■ Available data

/---

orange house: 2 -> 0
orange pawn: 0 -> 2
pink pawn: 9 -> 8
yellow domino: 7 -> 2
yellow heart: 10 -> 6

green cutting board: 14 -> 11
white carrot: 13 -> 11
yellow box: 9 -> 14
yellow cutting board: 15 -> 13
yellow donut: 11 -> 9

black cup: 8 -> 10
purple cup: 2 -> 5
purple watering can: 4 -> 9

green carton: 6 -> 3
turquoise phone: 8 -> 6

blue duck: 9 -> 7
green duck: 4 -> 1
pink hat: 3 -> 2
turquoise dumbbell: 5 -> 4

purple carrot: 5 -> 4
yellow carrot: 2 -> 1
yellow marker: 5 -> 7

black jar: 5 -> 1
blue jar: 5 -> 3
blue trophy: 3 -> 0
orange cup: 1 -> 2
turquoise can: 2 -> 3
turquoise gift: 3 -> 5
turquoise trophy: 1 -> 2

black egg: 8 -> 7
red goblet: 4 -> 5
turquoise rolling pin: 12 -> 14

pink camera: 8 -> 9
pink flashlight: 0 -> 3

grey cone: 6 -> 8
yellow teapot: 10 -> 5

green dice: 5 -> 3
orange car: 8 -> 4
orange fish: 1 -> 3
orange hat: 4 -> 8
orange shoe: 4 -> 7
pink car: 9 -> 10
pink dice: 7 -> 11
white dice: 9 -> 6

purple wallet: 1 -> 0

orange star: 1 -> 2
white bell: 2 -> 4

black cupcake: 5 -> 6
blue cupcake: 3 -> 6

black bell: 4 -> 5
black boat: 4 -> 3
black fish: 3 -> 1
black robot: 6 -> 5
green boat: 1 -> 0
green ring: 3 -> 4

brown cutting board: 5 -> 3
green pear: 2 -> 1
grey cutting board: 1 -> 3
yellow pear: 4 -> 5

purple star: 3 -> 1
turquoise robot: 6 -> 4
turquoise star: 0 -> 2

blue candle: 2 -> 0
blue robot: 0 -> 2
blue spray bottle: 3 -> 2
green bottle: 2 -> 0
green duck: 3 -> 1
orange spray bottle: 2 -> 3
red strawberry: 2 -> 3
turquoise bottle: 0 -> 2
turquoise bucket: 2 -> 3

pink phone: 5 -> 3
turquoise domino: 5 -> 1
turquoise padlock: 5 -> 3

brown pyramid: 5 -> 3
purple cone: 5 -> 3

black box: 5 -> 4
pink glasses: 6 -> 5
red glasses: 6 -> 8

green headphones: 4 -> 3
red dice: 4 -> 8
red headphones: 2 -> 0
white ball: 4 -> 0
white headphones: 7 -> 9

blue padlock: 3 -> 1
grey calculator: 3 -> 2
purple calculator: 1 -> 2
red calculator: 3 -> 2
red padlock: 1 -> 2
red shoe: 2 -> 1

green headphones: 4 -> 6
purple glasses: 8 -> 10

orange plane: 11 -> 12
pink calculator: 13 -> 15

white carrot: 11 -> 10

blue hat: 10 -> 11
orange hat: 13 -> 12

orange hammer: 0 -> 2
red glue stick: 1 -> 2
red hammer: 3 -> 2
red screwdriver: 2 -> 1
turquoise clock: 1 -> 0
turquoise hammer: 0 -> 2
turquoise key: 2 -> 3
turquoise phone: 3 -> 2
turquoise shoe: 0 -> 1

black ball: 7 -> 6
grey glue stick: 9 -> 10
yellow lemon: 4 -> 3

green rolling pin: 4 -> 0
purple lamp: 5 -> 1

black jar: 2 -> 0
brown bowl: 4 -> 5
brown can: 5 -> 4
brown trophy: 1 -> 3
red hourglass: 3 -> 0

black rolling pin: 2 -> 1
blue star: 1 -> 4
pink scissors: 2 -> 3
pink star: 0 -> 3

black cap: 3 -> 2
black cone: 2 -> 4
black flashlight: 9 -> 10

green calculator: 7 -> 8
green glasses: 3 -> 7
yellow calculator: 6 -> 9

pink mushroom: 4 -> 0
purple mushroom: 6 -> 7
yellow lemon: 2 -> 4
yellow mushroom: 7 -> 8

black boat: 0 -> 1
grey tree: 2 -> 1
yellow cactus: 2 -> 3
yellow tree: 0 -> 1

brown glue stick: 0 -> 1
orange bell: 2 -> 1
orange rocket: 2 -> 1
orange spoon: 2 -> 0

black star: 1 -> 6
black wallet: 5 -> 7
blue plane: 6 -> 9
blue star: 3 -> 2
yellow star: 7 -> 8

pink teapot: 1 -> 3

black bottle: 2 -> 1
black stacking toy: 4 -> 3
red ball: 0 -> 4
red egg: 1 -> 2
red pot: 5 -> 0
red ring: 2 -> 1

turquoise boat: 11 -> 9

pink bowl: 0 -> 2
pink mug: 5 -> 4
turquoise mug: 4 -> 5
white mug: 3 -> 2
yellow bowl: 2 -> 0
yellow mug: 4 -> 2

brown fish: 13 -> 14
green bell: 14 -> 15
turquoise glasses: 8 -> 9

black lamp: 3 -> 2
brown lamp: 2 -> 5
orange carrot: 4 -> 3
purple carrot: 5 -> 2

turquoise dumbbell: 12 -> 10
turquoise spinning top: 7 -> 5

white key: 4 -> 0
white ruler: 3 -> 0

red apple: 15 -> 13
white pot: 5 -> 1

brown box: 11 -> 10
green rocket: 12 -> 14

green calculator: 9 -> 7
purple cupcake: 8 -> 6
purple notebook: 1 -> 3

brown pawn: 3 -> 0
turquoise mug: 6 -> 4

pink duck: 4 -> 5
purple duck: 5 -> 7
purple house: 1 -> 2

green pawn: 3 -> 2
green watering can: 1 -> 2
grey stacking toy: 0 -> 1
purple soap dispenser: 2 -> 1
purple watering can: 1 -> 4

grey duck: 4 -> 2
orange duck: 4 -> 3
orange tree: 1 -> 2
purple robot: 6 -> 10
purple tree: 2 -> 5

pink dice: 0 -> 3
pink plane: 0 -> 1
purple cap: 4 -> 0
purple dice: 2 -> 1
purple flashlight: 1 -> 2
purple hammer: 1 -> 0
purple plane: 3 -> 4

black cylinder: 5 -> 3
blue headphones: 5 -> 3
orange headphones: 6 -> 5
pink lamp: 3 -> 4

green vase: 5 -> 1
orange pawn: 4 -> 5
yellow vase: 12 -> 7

\---

■ Exercise requirements
Copy only this part of the entries above: the line with "pink car: 9 -> 10", the line with "red shoe: 2 -> 1", and the lines between, all exactly as written.

■ Task result
pink car: 9 -> 10
pink dice: 7 -> 11
white dice: 9 -> 6

purple wallet: 1 -> 0

orange star: 1 -> 2
white bell: 2 -> 4

black cupcake: 5 -> 6
blue cupcake: 3 -> 6

black bell: 4 -> 5
black boat: 4 -> 3
black fish: 3 -> 1
black robot: 6 -> 5
green boat: 1 -> 0
green ring: 3 -> 4

brown cutting board: 5 -> 3
green pear: 2 -> 1
grey cutting board: 1 -> 3
yellow pear: 4 -> 5

purple star: 3 -> 1
turquoise robot: 6 -> 4
turquoise star: 0 -> 2

blue candle: 2 -> 0
blue robot: 0 -> 2
blue spray bottle: 3 -> 2
green bottle: 2 -> 0
green duck: 3 -> 1
orange spray bottle: 2 -> 3
red strawberry: 2 -> 3
turquoise bottle: 0 -> 2
turquoise bucket: 2 -> 3

pink phone: 5 -> 3
turquoise domino: 5 -> 1
turquoise padlock: 5 -> 3

brown pyramid: 5 -> 3
purple cone: 5 -> 3

black box: 5 -> 4
pink glasses: 6 -> 5
red glasses: 6 -> 8

green headphones: 4 -> 3
red dice: 4 -> 8
red headphones: 2 -> 0
white ball: 4 -> 0
white headphones: 7 -> 9

blue padlock: 3 -> 1
grey calculator: 3 -> 2
purple calculator: 1 -> 2
red calculator: 3 -> 2
red padlock: 1 -> 2
red shoe: 2 -> 1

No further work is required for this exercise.